-- Records shown follows --
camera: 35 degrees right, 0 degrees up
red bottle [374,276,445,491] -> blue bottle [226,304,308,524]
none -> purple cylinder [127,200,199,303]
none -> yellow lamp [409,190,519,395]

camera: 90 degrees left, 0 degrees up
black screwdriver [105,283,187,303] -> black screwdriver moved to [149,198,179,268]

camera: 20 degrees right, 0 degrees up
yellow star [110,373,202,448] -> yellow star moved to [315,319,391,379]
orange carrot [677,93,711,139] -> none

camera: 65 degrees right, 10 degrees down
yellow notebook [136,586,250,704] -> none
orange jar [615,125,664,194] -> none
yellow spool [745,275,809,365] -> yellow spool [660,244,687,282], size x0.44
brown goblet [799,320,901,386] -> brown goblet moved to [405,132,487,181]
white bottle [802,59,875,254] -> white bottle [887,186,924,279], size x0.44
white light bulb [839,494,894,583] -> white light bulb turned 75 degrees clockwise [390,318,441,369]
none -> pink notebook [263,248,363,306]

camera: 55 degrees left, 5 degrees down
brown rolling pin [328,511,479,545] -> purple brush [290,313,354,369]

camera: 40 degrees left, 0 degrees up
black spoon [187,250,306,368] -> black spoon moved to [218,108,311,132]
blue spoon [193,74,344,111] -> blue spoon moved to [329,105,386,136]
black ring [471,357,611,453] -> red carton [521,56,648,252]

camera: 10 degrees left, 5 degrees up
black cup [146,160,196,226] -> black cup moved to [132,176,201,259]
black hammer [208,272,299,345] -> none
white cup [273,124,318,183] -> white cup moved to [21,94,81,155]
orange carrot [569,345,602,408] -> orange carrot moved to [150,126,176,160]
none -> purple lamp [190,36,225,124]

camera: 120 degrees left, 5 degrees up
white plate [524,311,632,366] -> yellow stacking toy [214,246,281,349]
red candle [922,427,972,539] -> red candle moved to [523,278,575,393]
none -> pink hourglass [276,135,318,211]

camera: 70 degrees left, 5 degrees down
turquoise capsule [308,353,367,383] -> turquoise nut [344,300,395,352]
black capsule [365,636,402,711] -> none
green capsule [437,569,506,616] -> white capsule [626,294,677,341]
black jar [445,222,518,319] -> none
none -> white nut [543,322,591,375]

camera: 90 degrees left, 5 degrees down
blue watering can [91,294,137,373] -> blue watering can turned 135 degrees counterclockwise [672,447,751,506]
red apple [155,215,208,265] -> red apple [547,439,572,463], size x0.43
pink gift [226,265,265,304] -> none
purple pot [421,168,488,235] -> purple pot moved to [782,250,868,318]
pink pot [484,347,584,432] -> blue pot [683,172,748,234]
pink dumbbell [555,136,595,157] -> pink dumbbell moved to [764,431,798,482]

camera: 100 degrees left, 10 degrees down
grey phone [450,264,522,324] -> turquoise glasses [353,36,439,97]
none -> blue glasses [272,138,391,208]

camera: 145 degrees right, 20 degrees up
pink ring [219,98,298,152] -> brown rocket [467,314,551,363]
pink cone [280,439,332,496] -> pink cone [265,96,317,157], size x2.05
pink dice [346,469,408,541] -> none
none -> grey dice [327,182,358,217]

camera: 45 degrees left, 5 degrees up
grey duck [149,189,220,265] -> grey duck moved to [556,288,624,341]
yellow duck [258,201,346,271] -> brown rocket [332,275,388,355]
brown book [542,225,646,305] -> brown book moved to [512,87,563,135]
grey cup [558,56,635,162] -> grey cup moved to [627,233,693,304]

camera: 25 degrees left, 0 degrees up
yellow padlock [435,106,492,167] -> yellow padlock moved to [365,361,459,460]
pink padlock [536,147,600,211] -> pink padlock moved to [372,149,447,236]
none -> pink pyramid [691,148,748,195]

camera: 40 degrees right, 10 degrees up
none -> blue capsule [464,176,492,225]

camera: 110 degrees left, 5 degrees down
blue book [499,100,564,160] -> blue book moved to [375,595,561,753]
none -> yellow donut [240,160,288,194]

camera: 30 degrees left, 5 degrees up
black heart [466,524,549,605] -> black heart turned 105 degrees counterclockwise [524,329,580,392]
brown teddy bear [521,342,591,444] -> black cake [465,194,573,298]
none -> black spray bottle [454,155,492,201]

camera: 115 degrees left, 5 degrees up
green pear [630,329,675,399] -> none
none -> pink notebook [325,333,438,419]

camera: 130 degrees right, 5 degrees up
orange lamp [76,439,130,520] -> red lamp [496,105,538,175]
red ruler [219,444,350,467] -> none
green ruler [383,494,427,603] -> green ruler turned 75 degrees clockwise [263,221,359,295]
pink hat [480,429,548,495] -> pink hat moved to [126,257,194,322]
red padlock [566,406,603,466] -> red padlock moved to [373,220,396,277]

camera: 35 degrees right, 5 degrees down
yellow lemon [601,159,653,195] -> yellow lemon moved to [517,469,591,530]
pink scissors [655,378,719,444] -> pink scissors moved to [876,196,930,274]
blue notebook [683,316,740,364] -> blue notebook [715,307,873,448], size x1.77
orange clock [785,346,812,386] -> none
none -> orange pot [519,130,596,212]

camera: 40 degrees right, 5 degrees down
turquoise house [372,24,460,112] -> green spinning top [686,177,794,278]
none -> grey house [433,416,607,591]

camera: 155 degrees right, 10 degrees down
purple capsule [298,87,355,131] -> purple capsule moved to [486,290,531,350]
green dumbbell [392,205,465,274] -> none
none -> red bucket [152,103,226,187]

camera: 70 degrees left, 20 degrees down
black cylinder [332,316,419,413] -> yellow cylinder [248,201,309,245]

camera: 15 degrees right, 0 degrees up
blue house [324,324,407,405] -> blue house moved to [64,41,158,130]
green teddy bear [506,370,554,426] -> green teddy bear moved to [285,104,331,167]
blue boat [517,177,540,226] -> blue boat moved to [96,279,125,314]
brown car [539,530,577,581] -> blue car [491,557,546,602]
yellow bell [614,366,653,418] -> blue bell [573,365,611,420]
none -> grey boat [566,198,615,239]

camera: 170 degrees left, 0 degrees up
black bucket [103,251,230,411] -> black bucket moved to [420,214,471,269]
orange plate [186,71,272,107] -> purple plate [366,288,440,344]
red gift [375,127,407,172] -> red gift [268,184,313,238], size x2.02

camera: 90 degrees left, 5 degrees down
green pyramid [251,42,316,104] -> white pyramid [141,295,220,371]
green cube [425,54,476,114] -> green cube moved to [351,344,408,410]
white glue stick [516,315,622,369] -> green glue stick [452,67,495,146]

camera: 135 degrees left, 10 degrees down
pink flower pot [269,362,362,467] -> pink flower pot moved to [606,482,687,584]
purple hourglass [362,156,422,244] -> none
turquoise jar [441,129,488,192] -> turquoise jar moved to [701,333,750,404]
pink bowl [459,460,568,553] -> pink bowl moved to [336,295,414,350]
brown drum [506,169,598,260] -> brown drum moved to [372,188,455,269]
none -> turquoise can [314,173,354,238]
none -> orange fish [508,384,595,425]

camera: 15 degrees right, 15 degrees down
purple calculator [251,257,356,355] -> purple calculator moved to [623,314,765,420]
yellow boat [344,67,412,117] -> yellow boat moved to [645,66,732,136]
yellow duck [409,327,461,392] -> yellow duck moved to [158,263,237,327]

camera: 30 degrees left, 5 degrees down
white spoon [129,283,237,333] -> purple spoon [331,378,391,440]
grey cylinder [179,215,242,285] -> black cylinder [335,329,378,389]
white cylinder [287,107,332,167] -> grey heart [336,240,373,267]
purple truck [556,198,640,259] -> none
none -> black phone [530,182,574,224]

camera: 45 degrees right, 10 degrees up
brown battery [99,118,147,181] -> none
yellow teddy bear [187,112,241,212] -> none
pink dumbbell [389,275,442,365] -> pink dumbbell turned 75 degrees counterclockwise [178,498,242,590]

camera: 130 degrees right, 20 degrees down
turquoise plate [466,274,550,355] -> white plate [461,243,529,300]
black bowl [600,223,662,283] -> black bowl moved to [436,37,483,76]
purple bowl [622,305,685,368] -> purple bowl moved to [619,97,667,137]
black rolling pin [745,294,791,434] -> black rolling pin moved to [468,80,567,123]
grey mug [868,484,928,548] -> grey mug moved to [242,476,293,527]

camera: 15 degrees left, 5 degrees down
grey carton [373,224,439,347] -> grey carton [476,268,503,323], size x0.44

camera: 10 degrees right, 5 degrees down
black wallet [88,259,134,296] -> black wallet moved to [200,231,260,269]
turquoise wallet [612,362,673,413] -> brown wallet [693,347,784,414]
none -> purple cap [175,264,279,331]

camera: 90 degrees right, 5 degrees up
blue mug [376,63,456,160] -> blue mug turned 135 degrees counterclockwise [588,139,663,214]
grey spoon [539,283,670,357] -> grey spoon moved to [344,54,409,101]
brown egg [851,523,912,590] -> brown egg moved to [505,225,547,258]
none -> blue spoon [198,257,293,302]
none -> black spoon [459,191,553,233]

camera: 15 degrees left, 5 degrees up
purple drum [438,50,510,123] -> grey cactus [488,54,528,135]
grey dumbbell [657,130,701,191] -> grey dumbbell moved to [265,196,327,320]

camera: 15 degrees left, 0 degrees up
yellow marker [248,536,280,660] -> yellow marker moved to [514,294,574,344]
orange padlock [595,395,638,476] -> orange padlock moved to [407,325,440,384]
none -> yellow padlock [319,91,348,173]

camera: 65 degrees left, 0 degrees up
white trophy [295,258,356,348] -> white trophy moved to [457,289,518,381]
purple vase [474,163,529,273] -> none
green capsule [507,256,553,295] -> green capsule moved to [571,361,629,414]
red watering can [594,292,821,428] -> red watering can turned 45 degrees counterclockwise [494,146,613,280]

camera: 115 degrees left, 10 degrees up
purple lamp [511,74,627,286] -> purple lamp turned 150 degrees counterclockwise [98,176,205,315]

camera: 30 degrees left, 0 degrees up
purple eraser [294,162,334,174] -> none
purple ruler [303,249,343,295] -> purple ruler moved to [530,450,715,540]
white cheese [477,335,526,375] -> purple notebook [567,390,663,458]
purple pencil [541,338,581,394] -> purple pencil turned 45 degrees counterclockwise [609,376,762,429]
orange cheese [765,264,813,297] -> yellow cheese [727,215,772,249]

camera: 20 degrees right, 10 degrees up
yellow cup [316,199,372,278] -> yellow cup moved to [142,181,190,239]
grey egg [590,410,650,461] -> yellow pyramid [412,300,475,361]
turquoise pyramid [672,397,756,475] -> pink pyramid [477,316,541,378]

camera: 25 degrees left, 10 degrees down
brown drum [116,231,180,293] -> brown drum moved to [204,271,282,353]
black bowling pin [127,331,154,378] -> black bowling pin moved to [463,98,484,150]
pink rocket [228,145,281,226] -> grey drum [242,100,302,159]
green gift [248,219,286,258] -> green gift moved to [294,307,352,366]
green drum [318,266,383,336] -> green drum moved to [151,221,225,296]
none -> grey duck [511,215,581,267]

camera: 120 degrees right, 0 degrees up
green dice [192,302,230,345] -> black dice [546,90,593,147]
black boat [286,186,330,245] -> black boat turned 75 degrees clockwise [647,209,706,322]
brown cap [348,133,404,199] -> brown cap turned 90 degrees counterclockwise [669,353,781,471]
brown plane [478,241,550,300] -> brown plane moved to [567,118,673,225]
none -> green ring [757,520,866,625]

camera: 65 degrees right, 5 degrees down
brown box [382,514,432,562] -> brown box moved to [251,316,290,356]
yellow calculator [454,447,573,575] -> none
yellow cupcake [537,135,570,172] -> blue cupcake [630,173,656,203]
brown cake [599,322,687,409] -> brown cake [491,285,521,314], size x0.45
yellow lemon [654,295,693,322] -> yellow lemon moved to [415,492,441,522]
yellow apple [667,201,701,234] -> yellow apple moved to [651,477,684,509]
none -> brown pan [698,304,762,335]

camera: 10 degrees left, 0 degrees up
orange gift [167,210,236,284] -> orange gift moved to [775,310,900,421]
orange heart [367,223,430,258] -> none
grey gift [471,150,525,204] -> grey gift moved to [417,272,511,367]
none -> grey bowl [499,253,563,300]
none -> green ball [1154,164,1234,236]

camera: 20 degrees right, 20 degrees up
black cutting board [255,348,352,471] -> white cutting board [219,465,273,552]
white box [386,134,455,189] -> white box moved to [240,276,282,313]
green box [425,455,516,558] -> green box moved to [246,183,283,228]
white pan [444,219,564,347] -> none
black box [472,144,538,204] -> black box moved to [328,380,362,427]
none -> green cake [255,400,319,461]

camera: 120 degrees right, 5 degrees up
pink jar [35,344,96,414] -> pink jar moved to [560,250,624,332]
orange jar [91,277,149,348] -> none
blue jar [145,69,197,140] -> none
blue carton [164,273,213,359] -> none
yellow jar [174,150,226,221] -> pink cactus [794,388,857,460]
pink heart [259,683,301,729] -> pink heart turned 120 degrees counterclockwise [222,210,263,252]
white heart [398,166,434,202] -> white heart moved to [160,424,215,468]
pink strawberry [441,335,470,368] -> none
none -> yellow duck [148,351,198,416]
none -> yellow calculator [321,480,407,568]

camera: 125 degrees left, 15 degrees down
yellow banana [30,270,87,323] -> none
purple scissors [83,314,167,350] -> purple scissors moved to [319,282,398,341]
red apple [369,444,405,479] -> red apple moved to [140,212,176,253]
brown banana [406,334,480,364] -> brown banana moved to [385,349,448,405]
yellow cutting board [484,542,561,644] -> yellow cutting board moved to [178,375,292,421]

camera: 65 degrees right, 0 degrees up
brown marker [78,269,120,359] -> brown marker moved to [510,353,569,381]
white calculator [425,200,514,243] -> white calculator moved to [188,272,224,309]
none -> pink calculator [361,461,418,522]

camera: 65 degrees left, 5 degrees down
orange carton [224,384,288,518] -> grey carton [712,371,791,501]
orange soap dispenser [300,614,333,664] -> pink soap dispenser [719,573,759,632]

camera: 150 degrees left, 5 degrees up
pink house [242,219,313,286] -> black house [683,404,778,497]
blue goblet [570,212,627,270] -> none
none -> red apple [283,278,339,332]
-- Records shown concluded --
§ Problem to solve:
Above are records; repeat only the lines starting at the line with "red padlock [566,406,603,466]" and ending at the line with "yellow lemon [601,159,653,195]", exactly as they appear, both included.

§ Solution to this exercise:
red padlock [566,406,603,466] -> red padlock moved to [373,220,396,277]

camera: 35 degrees right, 5 degrees down
yellow lemon [601,159,653,195] -> yellow lemon moved to [517,469,591,530]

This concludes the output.